**Exercise requirements:** From the entries below, gather every line containing the string "XSHUT".

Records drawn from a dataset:
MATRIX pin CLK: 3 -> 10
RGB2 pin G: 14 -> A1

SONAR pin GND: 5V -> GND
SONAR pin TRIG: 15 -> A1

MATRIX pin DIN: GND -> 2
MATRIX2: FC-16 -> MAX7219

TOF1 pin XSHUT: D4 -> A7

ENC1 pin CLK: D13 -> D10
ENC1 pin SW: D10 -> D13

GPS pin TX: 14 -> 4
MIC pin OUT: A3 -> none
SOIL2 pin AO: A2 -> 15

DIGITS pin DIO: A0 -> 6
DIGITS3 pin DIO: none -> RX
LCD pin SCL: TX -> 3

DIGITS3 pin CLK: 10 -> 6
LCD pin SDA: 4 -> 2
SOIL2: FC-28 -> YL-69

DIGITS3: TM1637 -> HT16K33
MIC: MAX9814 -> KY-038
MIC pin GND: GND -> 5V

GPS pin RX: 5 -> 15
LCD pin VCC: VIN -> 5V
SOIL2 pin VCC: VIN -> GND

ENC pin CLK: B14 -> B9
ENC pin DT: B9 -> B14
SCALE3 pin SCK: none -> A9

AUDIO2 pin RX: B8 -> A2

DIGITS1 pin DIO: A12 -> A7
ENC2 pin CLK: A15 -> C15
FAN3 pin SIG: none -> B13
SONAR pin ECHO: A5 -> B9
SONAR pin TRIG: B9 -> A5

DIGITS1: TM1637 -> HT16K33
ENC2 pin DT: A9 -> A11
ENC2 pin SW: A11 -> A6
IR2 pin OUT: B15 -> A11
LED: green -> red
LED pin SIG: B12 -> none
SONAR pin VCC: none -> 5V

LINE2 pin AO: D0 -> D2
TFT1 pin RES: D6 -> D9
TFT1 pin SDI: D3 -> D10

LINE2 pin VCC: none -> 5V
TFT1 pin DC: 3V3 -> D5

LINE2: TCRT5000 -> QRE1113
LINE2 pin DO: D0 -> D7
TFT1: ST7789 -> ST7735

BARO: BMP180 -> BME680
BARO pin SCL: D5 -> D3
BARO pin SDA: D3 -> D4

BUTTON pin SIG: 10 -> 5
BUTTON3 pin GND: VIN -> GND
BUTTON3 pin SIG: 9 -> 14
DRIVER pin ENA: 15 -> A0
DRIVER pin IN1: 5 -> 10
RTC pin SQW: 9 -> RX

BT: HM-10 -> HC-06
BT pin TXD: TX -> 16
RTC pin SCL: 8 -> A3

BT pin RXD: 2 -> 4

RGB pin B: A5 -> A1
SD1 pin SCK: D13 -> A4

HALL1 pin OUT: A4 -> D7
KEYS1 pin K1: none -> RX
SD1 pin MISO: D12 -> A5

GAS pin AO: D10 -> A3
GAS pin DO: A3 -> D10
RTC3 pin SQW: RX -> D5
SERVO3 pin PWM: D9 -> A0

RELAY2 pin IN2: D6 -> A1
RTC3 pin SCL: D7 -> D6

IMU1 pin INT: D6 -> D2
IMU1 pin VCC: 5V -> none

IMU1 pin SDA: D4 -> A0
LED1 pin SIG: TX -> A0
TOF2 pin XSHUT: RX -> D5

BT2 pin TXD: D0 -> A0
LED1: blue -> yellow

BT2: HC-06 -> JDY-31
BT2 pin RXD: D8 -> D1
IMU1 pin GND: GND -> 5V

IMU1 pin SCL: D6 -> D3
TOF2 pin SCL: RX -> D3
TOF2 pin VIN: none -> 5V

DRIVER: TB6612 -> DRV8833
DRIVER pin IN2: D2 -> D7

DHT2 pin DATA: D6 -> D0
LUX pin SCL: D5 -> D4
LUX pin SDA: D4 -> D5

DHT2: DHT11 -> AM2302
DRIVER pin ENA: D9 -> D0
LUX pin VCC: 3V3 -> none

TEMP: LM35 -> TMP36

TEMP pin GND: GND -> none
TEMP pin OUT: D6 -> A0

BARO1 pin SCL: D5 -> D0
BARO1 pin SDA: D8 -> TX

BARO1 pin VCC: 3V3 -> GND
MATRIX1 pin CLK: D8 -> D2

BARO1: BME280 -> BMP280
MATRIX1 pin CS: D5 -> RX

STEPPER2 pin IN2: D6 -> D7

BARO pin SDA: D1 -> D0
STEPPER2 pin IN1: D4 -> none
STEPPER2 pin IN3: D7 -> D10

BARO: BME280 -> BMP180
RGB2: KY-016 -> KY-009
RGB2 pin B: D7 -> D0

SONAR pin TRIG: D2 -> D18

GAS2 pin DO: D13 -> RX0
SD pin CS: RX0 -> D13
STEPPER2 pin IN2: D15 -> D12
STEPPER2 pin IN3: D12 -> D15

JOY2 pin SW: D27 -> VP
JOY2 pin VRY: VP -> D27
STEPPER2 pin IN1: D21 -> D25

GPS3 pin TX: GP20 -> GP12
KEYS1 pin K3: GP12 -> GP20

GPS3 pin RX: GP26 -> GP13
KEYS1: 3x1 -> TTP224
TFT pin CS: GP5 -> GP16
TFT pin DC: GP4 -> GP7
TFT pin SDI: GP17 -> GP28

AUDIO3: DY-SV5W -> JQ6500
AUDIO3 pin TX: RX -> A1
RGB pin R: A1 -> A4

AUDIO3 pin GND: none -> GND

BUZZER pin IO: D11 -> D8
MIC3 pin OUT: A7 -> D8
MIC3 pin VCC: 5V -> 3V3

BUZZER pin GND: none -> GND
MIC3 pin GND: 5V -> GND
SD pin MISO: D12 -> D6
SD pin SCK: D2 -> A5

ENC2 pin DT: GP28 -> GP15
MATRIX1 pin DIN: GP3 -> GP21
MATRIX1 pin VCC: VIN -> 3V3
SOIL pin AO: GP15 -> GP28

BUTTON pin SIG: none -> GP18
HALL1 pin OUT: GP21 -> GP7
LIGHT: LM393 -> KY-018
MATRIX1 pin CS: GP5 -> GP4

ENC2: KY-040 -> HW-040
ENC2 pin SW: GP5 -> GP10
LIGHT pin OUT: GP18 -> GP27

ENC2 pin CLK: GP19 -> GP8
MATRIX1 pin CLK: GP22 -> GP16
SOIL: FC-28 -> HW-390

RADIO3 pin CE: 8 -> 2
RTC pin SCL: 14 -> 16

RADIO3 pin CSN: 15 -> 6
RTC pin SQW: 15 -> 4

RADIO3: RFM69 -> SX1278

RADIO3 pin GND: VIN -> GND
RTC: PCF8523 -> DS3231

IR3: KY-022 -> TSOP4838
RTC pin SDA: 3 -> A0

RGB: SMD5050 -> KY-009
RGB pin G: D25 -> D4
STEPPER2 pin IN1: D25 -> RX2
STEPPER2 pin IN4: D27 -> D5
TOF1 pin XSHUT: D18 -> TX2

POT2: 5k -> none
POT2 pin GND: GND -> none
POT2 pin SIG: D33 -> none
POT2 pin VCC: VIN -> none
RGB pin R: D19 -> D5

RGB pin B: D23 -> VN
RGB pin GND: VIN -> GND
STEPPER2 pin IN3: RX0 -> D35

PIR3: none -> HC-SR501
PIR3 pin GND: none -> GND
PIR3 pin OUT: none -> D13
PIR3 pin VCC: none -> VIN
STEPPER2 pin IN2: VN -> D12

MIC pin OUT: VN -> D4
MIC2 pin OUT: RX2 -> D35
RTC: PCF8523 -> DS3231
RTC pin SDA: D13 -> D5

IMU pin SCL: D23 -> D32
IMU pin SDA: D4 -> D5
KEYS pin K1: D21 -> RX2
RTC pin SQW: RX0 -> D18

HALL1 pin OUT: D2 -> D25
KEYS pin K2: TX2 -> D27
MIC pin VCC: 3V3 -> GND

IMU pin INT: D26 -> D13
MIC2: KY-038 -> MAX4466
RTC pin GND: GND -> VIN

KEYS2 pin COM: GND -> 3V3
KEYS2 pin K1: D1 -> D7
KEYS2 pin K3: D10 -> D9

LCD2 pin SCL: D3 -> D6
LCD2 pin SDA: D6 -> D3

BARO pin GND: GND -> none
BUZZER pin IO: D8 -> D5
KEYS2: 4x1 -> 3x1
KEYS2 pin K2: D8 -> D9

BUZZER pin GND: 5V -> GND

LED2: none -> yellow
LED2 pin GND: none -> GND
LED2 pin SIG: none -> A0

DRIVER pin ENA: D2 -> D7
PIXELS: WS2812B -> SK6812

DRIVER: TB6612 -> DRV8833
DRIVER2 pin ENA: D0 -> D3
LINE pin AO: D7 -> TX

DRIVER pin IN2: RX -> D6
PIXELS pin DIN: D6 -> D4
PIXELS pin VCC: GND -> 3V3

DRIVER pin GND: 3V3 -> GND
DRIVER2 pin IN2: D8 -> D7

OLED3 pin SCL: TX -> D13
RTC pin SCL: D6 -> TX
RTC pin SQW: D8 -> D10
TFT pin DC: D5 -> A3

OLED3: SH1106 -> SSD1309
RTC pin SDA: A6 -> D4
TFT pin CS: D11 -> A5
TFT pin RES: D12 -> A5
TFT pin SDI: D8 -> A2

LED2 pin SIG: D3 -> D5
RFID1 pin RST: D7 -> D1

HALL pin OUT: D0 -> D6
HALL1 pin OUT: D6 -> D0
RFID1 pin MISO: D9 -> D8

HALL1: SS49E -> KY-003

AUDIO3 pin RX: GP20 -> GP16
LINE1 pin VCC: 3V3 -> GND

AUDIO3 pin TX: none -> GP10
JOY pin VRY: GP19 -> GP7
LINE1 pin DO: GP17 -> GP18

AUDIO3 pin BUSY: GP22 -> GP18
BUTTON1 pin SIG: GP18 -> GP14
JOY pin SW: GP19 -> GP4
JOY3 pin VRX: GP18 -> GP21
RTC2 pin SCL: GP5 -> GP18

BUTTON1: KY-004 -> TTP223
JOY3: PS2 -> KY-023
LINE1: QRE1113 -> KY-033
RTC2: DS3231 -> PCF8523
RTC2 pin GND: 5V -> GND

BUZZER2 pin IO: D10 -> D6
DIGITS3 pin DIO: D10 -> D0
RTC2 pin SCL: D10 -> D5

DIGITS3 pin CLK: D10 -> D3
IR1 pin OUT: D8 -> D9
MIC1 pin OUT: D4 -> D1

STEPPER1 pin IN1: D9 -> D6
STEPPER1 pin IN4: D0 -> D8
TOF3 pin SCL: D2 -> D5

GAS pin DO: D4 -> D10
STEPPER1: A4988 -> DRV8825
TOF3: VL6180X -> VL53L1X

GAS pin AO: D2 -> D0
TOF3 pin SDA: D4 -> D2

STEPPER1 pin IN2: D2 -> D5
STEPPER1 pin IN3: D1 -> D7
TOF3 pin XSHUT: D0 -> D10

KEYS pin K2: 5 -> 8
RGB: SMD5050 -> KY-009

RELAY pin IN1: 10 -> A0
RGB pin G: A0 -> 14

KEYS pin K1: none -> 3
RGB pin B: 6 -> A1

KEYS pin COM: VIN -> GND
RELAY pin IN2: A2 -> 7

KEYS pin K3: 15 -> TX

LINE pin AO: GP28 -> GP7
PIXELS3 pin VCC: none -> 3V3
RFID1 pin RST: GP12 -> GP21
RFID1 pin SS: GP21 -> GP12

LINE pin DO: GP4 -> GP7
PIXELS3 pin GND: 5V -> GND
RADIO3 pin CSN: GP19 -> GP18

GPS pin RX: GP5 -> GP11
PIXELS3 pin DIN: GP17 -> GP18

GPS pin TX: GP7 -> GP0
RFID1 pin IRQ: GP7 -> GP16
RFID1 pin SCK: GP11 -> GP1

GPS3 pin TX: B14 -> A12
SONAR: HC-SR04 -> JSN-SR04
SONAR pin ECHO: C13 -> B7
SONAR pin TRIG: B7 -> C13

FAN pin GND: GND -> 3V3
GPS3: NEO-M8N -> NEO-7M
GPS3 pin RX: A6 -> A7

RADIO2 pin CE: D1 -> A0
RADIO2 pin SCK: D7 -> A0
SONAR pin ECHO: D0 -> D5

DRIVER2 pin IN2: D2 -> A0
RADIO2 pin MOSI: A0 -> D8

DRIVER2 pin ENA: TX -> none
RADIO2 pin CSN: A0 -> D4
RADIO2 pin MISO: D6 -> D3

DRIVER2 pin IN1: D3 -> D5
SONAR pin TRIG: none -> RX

**Response box:**
TOF1 pin XSHUT: D4 -> A7
TOF2 pin XSHUT: RX -> D5
TOF1 pin XSHUT: D18 -> TX2
TOF3 pin XSHUT: D0 -> D10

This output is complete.